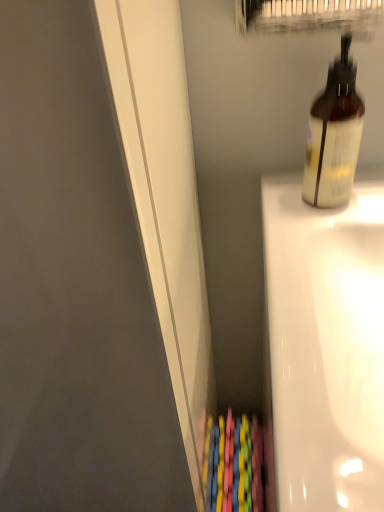
Image resolution: width=384 pixels, height=512 pixels. What do you see at coordinates (334, 136) in the screenshot?
I see `translucent plastic bottle at upper right` at bounding box center [334, 136].

Find the location of `translucent plastic bottle at upper right`. translucent plastic bottle at upper right is located at coordinates point(334,136).

Describe the element at coordinates (326, 346) in the screenshot. I see `white glossy bathtub at right` at that location.

At what (x,y) coordinates should I click in order to perform the action: click on white glossy bathtub at right. Please return your answer as a coordinate pair (x, y). Looking at the image, I should click on (326, 346).

The width and height of the screenshot is (384, 512). In order to click on translucent plastic bottle at upper right in this screenshot , I will do `click(334, 136)`.

Between translucent plastic bottle at upper right and white glossy bathtub at right, which one appears on the left side from the viewer's perspective?

Positioned to the left is translucent plastic bottle at upper right.

Which object is closer to the camera, translucent plastic bottle at upper right or white glossy bathtub at right?

white glossy bathtub at right is more forward.

Considering the points (331, 71) and (368, 359), which point is in front, point (331, 71) or point (368, 359)?

Positioned in front is point (368, 359).

From the image's perspective, which object appears higher, translucent plastic bottle at upper right or white glossy bathtub at right?

translucent plastic bottle at upper right appears higher in the image.

From a real-world perspective, which is physically below, translucent plastic bottle at upper right or white glossy bathtub at right?

From a 3D spatial view, white glossy bathtub at right is below.

Considering the relative sizes of translucent plastic bottle at upper right and white glossy bathtub at right in the image provided, is translucent plastic bottle at upper right thinner than white glossy bathtub at right?

Yes, translucent plastic bottle at upper right is thinner than white glossy bathtub at right.

From their relative heights in the image, would you say translucent plastic bottle at upper right is taller or shorter than white glossy bathtub at right?

Considering their sizes, translucent plastic bottle at upper right has less height than white glossy bathtub at right.

Looking at this image, who is bigger, translucent plastic bottle at upper right or white glossy bathtub at right?

With larger size is white glossy bathtub at right.

Is white glossy bathtub at right surrounded by translucent plastic bottle at upper right?

No.

Are translucent plastic bottle at upper right and white glossy bathtub at right making contact?

No, translucent plastic bottle at upper right is not touching white glossy bathtub at right.

Is translucent plastic bottle at upper right oriented towards white glossy bathtub at right?

No, translucent plastic bottle at upper right does not turn towards white glossy bathtub at right.

Locate an element on the screen. bottle above the white glossy bathtub at right (from the image's perspective) is located at coordinates (334, 136).

Which object is positioned more to the left, white glossy bathtub at right or translucent plastic bottle at upper right?

translucent plastic bottle at upper right.

Is white glossy bathtub at right in front of or behind translucent plastic bottle at upper right in the image?

white glossy bathtub at right is in front of translucent plastic bottle at upper right.

Considering the points (336, 501) and (306, 172), which point is in front, point (336, 501) or point (306, 172)?

The point (336, 501) is more forward.

From the image's perspective, is white glossy bathtub at right positioned above or below translucent plastic bottle at upper right?

Based on their image positions, white glossy bathtub at right is located beneath translucent plastic bottle at upper right.

From a real-world perspective, which is physically above, white glossy bathtub at right or translucent plastic bottle at upper right?

translucent plastic bottle at upper right.

Considering the relative sizes of white glossy bathtub at right and translucent plastic bottle at upper right in the image provided, is white glossy bathtub at right thinner than translucent plastic bottle at upper right?

No.

From their relative heights in the image, would you say white glossy bathtub at right is taller or shorter than translucent plastic bottle at upper right?

Clearly, white glossy bathtub at right is taller compared to translucent plastic bottle at upper right.

Considering the relative sizes of white glossy bathtub at right and translucent plastic bottle at upper right in the image provided, is white glossy bathtub at right bigger than translucent plastic bottle at upper right?

Yes, white glossy bathtub at right is bigger than translucent plastic bottle at upper right.

Do you think white glossy bathtub at right is within translucent plastic bottle at upper right, or outside of it?

white glossy bathtub at right lies outside translucent plastic bottle at upper right.

Is white glossy bathtub at right directly adjacent to translucent plastic bottle at upper right?

white glossy bathtub at right is not next to translucent plastic bottle at upper right, and they're not touching.

Looking at this image, is white glossy bathtub at right oriented towards translucent plastic bottle at upper right?

No, white glossy bathtub at right does not turn towards translucent plastic bottle at upper right.

What's the angular difference between white glossy bathtub at right and translucent plastic bottle at upper right's facing directions?

They differ by 37.4 degrees in their facing directions.

I want to click on bottle on the left of white glossy bathtub at right, so click(334, 136).

Locate an element on the screen. This screenshot has width=384, height=512. bottle above the white glossy bathtub at right (from a real-world perspective) is located at coordinates (334, 136).

Where is `bath that appears in front of the translucent plastic bottle at upper right`? bath that appears in front of the translucent plastic bottle at upper right is located at coordinates (326, 346).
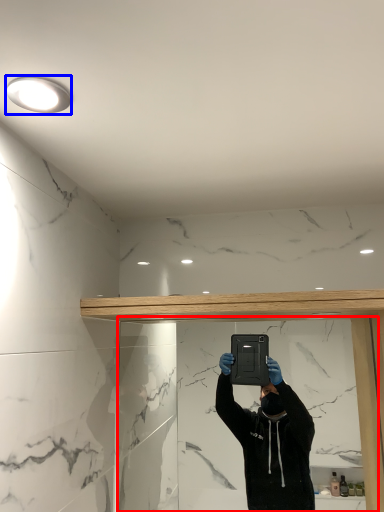
Question: Which object is closer to the camera taking this photo, mirror (highlighted by a red box) or light fixture (highlighted by a blue box)?

Choices:
 (A) mirror
 (B) light fixture

Answer: (B)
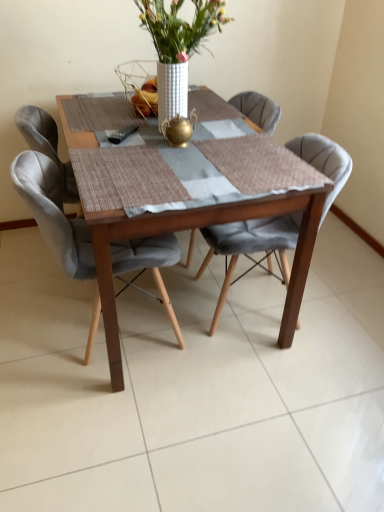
═══
> [What to do]: Rewrite the rows above, replacing each "translucent plastic bottle" with "clear plastic bottle" and changing nothing else. Leave the pictures out.

> [Exercise result]:
Image resolution: width=384 pixels, height=512 pixels. What do you see at coordinates (334, 136) in the screenshot?
I see `clear plastic bottle at upper right` at bounding box center [334, 136].

Find the location of `clear plastic bottle at upper right`. clear plastic bottle at upper right is located at coordinates point(334,136).

Describe the element at coordinates (326, 346) in the screenshot. I see `white glossy bathtub at right` at that location.

At what (x,y) coordinates should I click in order to perform the action: click on white glossy bathtub at right. Please return your answer as a coordinate pair (x, y). Looking at the image, I should click on (326, 346).

The width and height of the screenshot is (384, 512). In order to click on clear plastic bottle at upper right in this screenshot , I will do `click(334, 136)`.

Between clear plastic bottle at upper right and white glossy bathtub at right, which one appears on the left side from the viewer's perspective?

Positioned to the left is clear plastic bottle at upper right.

Which object is closer to the camera, clear plastic bottle at upper right or white glossy bathtub at right?

white glossy bathtub at right is more forward.

Considering the points (331, 71) and (368, 359), which point is in front, point (331, 71) or point (368, 359)?

Positioned in front is point (368, 359).

From the image's perspective, which object appears higher, clear plastic bottle at upper right or white glossy bathtub at right?

clear plastic bottle at upper right appears higher in the image.

From a real-world perspective, which is physically below, clear plastic bottle at upper right or white glossy bathtub at right?

From a 3D spatial view, white glossy bathtub at right is below.

Considering the relative sizes of clear plastic bottle at upper right and white glossy bathtub at right in the image provided, is clear plastic bottle at upper right thinner than white glossy bathtub at right?

Yes, clear plastic bottle at upper right is thinner than white glossy bathtub at right.

From their relative heights in the image, would you say clear plastic bottle at upper right is taller or shorter than white glossy bathtub at right?

Considering their sizes, clear plastic bottle at upper right has less height than white glossy bathtub at right.

Looking at this image, who is bigger, clear plastic bottle at upper right or white glossy bathtub at right?

With larger size is white glossy bathtub at right.

Is white glossy bathtub at right surrounded by clear plastic bottle at upper right?

No.

Are clear plastic bottle at upper right and white glossy bathtub at right making contact?

No, clear plastic bottle at upper right is not touching white glossy bathtub at right.

Is clear plastic bottle at upper right oriented towards white glossy bathtub at right?

No, clear plastic bottle at upper right does not turn towards white glossy bathtub at right.

Locate an element on the screen. bottle above the white glossy bathtub at right (from the image's perspective) is located at coordinates (334, 136).

Which object is positioned more to the left, white glossy bathtub at right or clear plastic bottle at upper right?

clear plastic bottle at upper right.

Is white glossy bathtub at right in front of or behind clear plastic bottle at upper right in the image?

white glossy bathtub at right is in front of clear plastic bottle at upper right.

Considering the points (336, 501) and (306, 172), which point is in front, point (336, 501) or point (306, 172)?

The point (336, 501) is more forward.

From the image's perspective, is white glossy bathtub at right positioned above or below clear plastic bottle at upper right?

Based on their image positions, white glossy bathtub at right is located beneath clear plastic bottle at upper right.

From a real-world perspective, which is physically above, white glossy bathtub at right or clear plastic bottle at upper right?

clear plastic bottle at upper right.

Considering the relative sizes of white glossy bathtub at right and clear plastic bottle at upper right in the image provided, is white glossy bathtub at right thinner than clear plastic bottle at upper right?

No.

From their relative heights in the image, would you say white glossy bathtub at right is taller or shorter than clear plastic bottle at upper right?

Clearly, white glossy bathtub at right is taller compared to clear plastic bottle at upper right.

Considering the relative sizes of white glossy bathtub at right and clear plastic bottle at upper right in the image provided, is white glossy bathtub at right bigger than clear plastic bottle at upper right?

Yes, white glossy bathtub at right is bigger than clear plastic bottle at upper right.

Do you think white glossy bathtub at right is within clear plastic bottle at upper right, or outside of it?

white glossy bathtub at right lies outside clear plastic bottle at upper right.

Is white glossy bathtub at right directly adjacent to clear plastic bottle at upper right?

white glossy bathtub at right is not next to clear plastic bottle at upper right, and they're not touching.

Looking at this image, is white glossy bathtub at right oriented towards clear plastic bottle at upper right?

No, white glossy bathtub at right does not turn towards clear plastic bottle at upper right.

What's the angular difference between white glossy bathtub at right and clear plastic bottle at upper right's facing directions?

They differ by 37.4 degrees in their facing directions.

I want to click on bottle on the left of white glossy bathtub at right, so click(334, 136).

Locate an element on the screen. This screenshot has width=384, height=512. bottle above the white glossy bathtub at right (from a real-world perspective) is located at coordinates (334, 136).

Where is `bath that appears in front of the clear plastic bottle at upper right`? bath that appears in front of the clear plastic bottle at upper right is located at coordinates (326, 346).
Question: Which object is closer to the camera taking this photo, mirror (highlighted by a red box) or light fixture (highlighted by a blue box)?

Choices:
 (A) mirror
 (B) light fixture

Answer: (B)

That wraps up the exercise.